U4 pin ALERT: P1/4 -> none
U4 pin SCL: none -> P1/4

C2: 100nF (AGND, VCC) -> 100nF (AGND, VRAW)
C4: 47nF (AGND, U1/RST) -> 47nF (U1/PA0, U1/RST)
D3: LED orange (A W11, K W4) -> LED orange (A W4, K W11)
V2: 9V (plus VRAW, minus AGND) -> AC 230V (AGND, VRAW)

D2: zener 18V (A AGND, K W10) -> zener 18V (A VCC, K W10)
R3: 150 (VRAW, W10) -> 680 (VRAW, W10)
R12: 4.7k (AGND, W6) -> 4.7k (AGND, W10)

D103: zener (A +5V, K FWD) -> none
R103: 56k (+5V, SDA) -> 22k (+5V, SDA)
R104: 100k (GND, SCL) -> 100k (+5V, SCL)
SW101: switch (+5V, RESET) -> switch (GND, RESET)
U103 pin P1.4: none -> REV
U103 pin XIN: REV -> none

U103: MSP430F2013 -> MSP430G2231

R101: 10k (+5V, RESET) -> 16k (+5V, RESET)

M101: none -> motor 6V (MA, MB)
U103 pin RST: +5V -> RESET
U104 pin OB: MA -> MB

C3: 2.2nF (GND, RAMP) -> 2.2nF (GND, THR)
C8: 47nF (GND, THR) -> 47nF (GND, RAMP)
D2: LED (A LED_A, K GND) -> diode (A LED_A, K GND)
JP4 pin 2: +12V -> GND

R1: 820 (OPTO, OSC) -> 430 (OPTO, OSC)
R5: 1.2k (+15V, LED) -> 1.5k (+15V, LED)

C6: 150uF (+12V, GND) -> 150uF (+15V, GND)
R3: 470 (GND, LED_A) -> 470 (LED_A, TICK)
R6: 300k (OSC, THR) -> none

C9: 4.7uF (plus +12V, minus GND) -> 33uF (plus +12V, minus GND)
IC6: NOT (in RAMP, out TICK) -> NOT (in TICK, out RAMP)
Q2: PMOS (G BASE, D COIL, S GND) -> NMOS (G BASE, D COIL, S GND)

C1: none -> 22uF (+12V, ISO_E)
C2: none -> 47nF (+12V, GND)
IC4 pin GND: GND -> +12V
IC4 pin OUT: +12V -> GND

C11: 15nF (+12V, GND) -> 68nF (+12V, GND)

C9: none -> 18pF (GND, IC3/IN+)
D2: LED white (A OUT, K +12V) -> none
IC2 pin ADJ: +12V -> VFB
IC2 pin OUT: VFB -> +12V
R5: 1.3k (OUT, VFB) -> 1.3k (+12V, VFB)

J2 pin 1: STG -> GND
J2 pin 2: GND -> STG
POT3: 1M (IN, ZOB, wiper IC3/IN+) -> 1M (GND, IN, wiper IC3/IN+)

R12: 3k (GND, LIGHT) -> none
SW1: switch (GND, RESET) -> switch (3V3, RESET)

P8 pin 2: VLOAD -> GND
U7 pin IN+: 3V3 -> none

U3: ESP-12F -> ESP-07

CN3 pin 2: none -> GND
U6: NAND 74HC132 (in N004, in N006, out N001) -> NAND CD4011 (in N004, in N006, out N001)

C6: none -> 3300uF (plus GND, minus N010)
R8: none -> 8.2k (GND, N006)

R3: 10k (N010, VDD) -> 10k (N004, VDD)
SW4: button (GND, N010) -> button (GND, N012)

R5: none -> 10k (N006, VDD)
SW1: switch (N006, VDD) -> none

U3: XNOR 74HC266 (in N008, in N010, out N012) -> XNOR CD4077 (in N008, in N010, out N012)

▸ PROBLEM REQUIREMENTS: Extract the first line above and each line after it up to and including the one with "R5: 1.2k (+15V, LED) -> 1.5k (+15V, LED)", please, exactly and with nothing else.

▸ WRITTEN REPLY:
U4 pin ALERT: P1/4 -> none
U4 pin SCL: none -> P1/4

C2: 100nF (AGND, VCC) -> 100nF (AGND, VRAW)
C4: 47nF (AGND, U1/RST) -> 47nF (U1/PA0, U1/RST)
D3: LED orange (A W11, K W4) -> LED orange (A W4, K W11)
V2: 9V (plus VRAW, minus AGND) -> AC 230V (AGND, VRAW)

D2: zener 18V (A AGND, K W10) -> zener 18V (A VCC, K W10)
R3: 150 (VRAW, W10) -> 680 (VRAW, W10)
R12: 4.7k (AGND, W6) -> 4.7k (AGND, W10)

D103: zener (A +5V, K FWD) -> none
R103: 56k (+5V, SDA) -> 22k (+5V, SDA)
R104: 100k (GND, SCL) -> 100k (+5V, SCL)
SW101: switch (+5V, RESET) -> switch (GND, RESET)
U103 pin P1.4: none -> REV
U103 pin XIN: REV -> none

U103: MSP430F2013 -> MSP430G2231

R101: 10k (+5V, RESET) -> 16k (+5V, RESET)

M101: none -> motor 6V (MA, MB)
U103 pin RST: +5V -> RESET
U104 pin OB: MA -> MB

C3: 2.2nF (GND, RAMP) -> 2.2nF (GND, THR)
C8: 47nF (GND, THR) -> 47nF (GND, RAMP)
D2: LED (A LED_A, K GND) -> diode (A LED_A, K GND)
JP4 pin 2: +12V -> GND

R1: 820 (OPTO, OSC) -> 430 (OPTO, OSC)
R5: 1.2k (+15V, LED) -> 1.5k (+15V, LED)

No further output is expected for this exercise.